- Directions
Using the listing below, work out how many lines include the word "XSHUT". Only the number is to be given.

####

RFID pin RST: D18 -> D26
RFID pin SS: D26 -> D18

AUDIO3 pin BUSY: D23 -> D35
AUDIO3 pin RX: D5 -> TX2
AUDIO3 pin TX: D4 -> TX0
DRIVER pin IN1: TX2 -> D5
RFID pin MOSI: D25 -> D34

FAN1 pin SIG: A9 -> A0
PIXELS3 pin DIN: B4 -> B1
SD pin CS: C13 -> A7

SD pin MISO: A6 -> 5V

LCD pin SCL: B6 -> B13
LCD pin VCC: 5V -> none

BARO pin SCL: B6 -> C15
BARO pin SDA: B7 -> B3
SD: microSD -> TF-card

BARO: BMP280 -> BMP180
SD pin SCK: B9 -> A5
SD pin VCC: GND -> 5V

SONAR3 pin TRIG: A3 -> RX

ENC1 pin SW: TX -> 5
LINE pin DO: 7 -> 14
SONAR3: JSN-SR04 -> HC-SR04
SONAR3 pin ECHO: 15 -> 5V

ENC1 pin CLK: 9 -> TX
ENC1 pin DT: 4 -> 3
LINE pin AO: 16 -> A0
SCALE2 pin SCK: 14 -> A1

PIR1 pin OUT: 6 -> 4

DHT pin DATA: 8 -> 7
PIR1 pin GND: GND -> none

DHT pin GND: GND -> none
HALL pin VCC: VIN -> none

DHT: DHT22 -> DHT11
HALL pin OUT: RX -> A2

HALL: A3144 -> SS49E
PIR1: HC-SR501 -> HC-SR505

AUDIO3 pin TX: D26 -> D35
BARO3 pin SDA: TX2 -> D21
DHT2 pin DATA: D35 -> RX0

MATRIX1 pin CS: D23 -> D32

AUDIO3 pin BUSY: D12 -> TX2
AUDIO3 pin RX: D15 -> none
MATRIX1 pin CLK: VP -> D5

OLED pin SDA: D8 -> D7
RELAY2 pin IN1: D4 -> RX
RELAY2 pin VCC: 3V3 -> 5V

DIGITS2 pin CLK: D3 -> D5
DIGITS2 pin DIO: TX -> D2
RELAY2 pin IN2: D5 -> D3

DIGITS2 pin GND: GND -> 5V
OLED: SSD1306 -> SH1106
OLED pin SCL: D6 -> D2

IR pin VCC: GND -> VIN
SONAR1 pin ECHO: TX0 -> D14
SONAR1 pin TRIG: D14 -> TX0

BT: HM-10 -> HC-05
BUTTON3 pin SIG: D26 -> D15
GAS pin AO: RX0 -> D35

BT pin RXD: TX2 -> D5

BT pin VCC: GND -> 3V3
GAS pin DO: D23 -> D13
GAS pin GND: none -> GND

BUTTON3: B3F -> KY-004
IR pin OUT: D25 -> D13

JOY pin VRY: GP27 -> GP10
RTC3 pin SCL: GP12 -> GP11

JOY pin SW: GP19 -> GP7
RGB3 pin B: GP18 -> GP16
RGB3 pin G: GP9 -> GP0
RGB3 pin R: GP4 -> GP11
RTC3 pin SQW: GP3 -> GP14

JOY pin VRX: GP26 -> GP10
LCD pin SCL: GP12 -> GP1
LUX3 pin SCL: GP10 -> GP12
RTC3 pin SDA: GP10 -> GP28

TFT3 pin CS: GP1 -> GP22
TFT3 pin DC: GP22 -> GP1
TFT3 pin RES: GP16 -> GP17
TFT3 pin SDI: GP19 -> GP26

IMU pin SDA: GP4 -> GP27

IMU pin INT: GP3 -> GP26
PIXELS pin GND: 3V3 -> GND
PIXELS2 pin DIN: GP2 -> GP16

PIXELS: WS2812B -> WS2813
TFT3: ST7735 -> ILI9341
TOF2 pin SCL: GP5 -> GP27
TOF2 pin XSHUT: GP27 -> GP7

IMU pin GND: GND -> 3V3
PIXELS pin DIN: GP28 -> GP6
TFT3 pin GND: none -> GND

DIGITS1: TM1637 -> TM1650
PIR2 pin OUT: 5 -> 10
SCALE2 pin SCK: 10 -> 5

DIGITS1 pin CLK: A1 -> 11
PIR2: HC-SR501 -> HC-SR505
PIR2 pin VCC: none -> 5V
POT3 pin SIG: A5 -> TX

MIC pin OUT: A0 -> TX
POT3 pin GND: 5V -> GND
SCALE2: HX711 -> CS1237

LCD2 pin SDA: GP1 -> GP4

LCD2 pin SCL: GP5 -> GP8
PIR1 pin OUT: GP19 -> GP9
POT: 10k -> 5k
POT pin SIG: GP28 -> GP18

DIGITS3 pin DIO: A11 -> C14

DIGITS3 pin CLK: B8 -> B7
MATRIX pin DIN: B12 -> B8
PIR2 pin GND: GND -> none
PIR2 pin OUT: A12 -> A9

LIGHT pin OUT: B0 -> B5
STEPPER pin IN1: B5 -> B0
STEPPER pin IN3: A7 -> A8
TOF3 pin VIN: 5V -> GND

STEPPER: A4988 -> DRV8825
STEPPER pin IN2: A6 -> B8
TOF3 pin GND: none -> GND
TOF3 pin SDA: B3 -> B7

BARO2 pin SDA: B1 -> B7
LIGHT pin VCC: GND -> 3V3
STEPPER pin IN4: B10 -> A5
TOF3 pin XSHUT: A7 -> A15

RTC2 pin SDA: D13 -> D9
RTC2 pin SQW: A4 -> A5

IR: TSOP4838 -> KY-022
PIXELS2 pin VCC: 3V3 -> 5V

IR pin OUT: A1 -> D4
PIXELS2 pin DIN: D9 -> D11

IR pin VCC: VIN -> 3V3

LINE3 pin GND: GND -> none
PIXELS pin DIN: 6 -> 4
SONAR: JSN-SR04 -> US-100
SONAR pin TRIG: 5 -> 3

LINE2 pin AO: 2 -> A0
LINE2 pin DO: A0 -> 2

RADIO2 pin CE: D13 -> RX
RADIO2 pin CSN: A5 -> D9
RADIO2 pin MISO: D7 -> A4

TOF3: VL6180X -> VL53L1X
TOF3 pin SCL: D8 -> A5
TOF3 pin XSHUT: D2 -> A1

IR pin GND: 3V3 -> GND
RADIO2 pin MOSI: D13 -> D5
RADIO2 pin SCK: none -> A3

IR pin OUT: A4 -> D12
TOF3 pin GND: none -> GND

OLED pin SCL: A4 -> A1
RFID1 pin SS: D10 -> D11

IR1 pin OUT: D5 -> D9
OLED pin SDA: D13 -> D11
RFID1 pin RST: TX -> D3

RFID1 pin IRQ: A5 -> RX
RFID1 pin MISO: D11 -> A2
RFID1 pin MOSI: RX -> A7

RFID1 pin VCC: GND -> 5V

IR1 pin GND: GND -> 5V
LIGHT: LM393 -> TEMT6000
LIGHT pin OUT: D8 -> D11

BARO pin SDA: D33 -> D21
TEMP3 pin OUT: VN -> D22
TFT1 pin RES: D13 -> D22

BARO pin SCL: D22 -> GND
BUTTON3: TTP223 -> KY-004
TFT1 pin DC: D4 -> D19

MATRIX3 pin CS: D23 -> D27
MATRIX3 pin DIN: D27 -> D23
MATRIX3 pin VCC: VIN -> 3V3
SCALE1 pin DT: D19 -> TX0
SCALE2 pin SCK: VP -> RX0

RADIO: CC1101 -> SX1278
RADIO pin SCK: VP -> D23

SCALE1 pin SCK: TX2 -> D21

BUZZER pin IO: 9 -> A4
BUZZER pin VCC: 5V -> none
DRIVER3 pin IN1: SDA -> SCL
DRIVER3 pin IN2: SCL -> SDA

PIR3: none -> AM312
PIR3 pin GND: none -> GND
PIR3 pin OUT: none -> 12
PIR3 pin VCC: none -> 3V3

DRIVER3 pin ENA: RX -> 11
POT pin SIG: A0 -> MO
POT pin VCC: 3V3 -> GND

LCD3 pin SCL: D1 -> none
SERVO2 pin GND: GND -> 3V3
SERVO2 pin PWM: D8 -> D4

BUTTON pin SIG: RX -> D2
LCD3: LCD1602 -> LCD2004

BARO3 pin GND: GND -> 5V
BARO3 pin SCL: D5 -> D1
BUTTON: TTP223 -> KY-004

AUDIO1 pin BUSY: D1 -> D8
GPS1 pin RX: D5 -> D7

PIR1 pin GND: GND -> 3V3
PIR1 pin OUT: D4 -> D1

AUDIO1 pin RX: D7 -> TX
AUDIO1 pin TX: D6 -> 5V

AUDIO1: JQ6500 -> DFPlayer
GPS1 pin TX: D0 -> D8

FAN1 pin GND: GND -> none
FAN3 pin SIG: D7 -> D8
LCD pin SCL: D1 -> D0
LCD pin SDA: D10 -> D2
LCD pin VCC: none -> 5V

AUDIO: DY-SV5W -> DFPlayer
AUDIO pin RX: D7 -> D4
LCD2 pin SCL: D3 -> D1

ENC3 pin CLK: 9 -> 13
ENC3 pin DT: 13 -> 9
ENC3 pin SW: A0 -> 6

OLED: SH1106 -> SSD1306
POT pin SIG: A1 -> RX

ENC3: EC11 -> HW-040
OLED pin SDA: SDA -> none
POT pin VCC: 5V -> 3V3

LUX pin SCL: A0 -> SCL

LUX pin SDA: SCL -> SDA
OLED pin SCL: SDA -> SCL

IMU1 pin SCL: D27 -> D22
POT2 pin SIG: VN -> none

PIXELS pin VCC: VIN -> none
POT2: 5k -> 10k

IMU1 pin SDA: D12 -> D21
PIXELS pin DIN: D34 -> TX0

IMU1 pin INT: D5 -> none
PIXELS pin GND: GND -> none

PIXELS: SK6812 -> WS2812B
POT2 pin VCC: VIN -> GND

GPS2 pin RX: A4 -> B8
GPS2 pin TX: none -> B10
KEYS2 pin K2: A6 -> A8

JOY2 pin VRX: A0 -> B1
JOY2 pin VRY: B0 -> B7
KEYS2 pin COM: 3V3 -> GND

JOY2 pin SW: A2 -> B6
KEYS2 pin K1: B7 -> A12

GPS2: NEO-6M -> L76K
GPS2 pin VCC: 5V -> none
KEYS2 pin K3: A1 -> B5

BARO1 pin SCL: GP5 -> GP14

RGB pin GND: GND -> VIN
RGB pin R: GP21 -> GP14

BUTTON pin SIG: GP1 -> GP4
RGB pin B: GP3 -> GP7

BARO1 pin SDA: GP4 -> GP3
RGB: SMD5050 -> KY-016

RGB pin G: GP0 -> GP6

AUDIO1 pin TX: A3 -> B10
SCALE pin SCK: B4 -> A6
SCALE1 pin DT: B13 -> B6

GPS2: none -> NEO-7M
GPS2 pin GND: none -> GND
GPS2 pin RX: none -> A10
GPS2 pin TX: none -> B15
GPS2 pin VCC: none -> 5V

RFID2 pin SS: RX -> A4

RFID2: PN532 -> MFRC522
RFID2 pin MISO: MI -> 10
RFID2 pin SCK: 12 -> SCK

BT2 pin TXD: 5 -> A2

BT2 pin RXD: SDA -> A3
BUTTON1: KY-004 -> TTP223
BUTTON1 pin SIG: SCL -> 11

####

- Exercise response
3